* WORK INSTRUCTIONS *
In the data below, locate the line containing "blue triangle: moved 17 px right, 11 px up" and the line containing "purple L-shape at", then retype both and everything between them exactly. Pictures are not part of the copy.

* DATASET CONTENT *
- Opening Delimiter -
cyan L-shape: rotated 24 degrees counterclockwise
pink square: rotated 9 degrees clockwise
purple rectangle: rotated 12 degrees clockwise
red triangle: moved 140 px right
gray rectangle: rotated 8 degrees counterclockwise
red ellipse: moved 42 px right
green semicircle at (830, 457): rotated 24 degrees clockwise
- Closing Delimiter -
- Opening Delimiter -
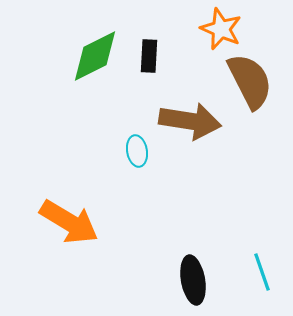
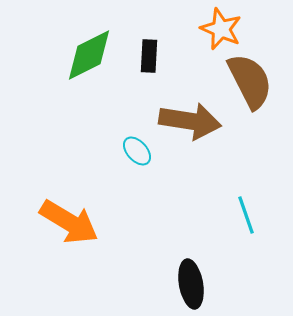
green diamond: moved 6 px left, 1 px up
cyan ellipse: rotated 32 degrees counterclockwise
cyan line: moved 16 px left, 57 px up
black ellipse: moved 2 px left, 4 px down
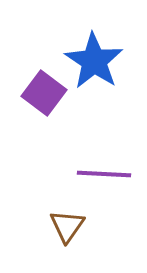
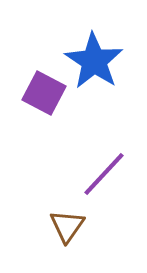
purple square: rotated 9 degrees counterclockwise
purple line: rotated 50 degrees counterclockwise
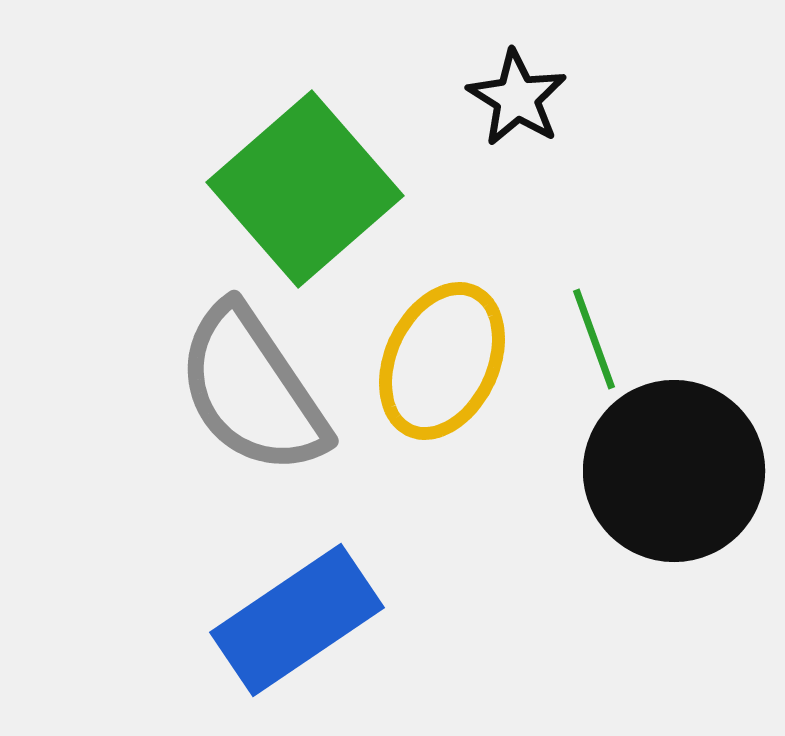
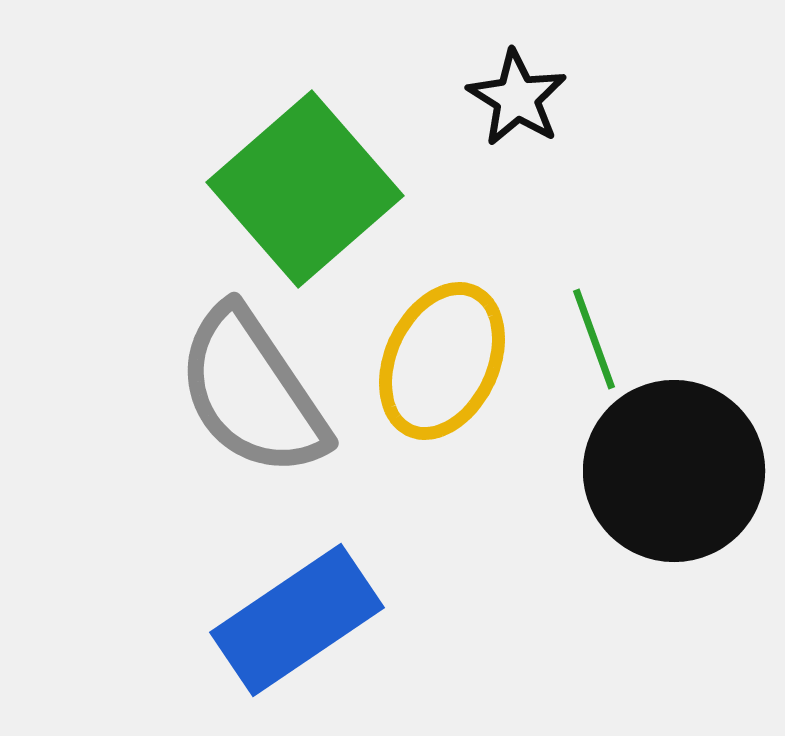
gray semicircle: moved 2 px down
- Closing Delimiter -
- Opening Delimiter -
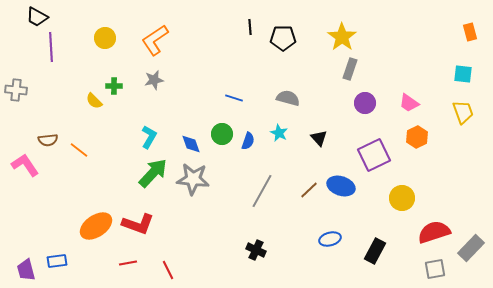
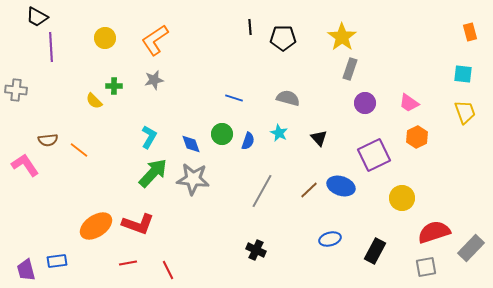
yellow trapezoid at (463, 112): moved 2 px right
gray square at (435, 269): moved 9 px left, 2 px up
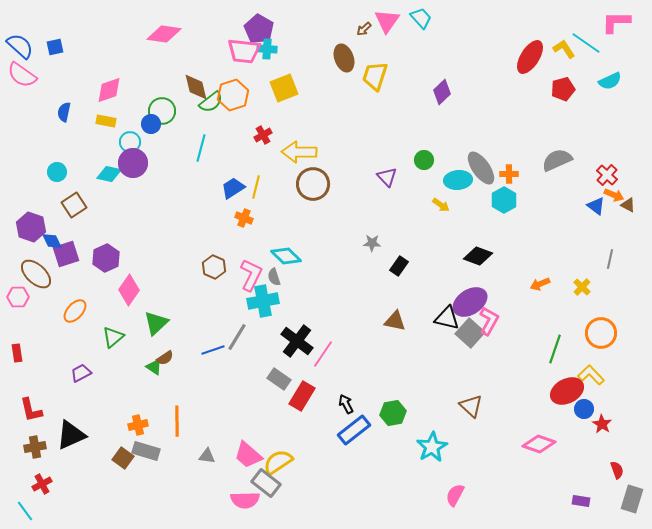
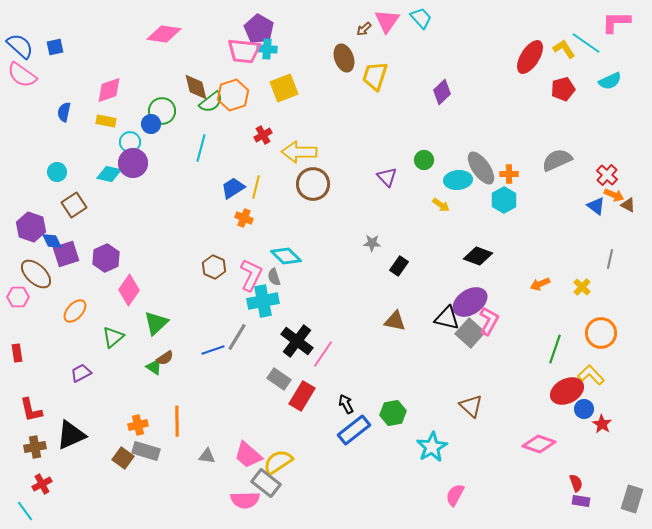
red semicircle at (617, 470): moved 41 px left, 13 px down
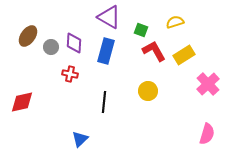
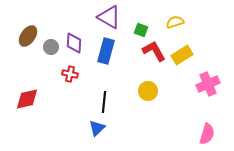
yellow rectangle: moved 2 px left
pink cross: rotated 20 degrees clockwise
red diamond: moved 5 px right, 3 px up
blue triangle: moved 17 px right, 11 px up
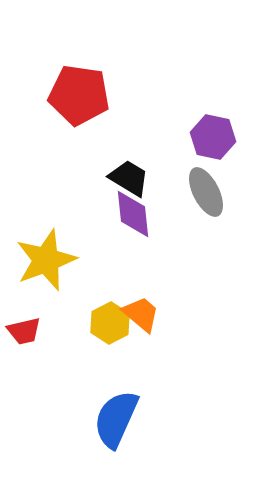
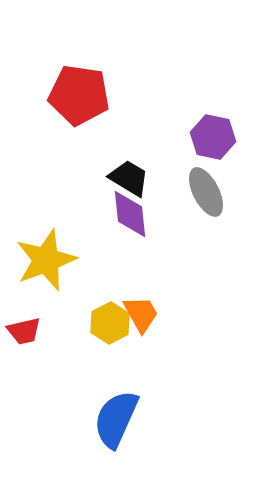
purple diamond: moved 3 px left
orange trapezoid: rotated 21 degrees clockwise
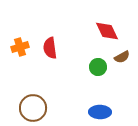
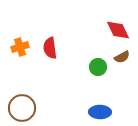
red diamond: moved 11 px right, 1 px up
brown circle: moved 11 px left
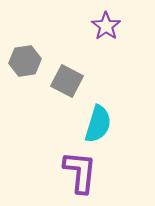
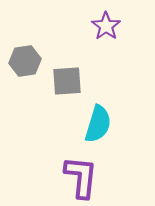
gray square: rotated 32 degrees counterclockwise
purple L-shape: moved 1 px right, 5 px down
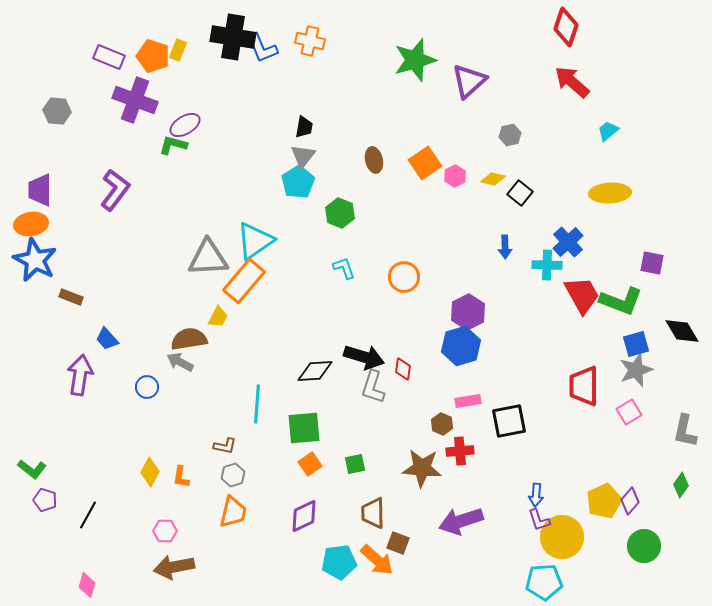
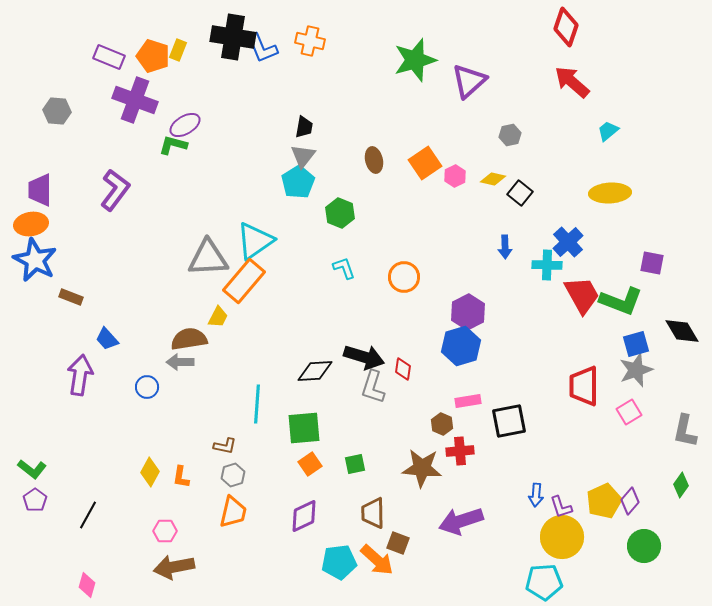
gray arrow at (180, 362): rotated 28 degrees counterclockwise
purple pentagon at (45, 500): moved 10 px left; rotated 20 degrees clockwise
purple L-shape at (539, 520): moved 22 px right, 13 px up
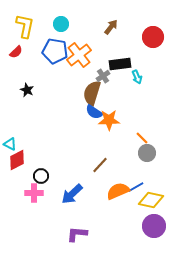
- Closing Delimiter -
* TASK SOLUTION *
blue triangle: moved 17 px right, 11 px up
purple diamond: moved 3 px left
orange trapezoid: rotated 21 degrees clockwise
red diamond: moved 11 px right, 1 px up
brown circle: moved 11 px left
gray square: rotated 32 degrees counterclockwise
purple L-shape: moved 1 px right, 5 px down
gray arrow at (180, 362): rotated 28 degrees counterclockwise
purple pentagon at (45, 500): moved 10 px left; rotated 20 degrees clockwise
purple L-shape at (539, 520): moved 22 px right, 13 px up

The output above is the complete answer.